» Provided records
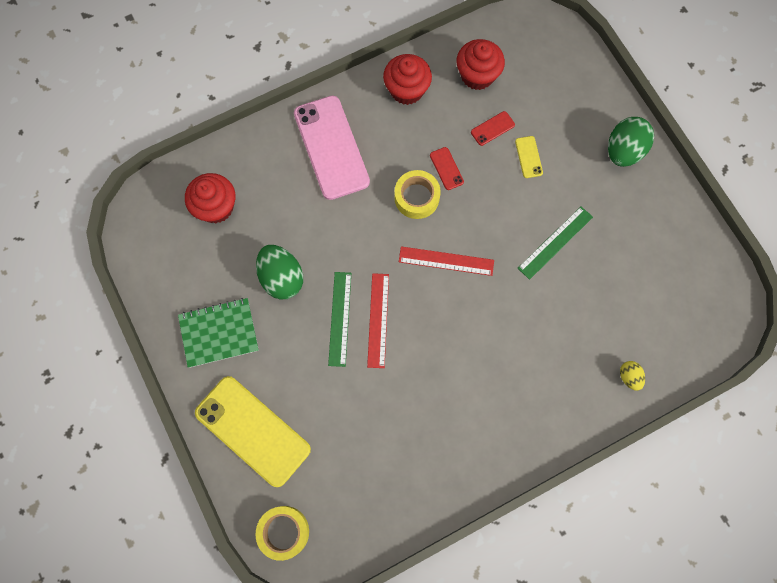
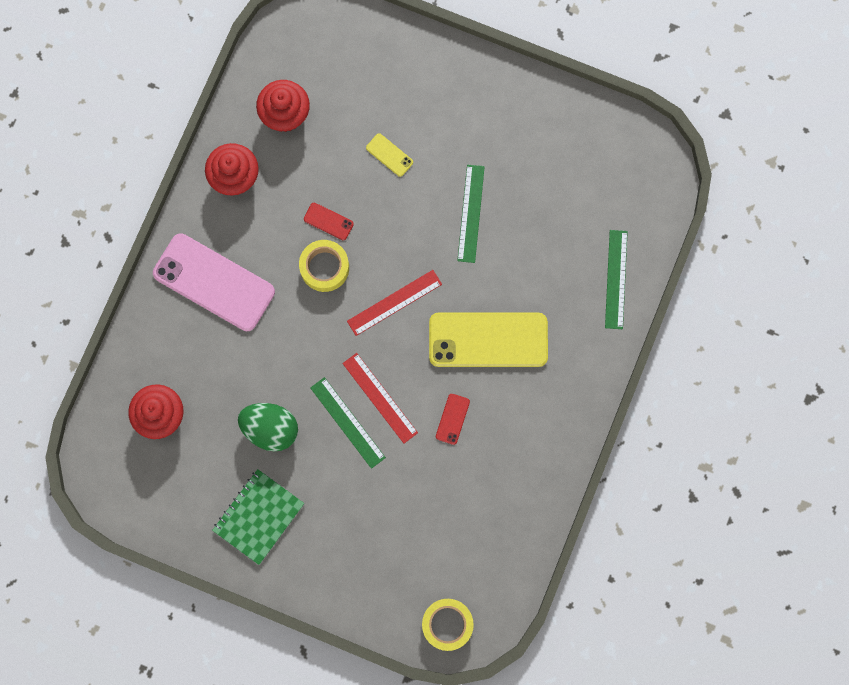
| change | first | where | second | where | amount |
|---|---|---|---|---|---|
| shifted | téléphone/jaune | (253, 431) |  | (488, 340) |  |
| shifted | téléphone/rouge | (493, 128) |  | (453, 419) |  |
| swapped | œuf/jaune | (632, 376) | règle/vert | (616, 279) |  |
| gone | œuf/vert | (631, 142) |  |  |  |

» About this task
Output the material word for word. Pictures do not go in.

» Response
| change | first | where | second | where | amount |
|---|---|---|---|---|---|
| shifted | téléphone/jaune | (253, 431) |  | (488, 340) |  |
| shifted | téléphone/rouge | (493, 128) |  | (453, 419) |  |
| swapped | œuf/jaune | (632, 376) | règle/vert | (616, 279) |  |
| gone | œuf/vert | (631, 142) |  |  |  |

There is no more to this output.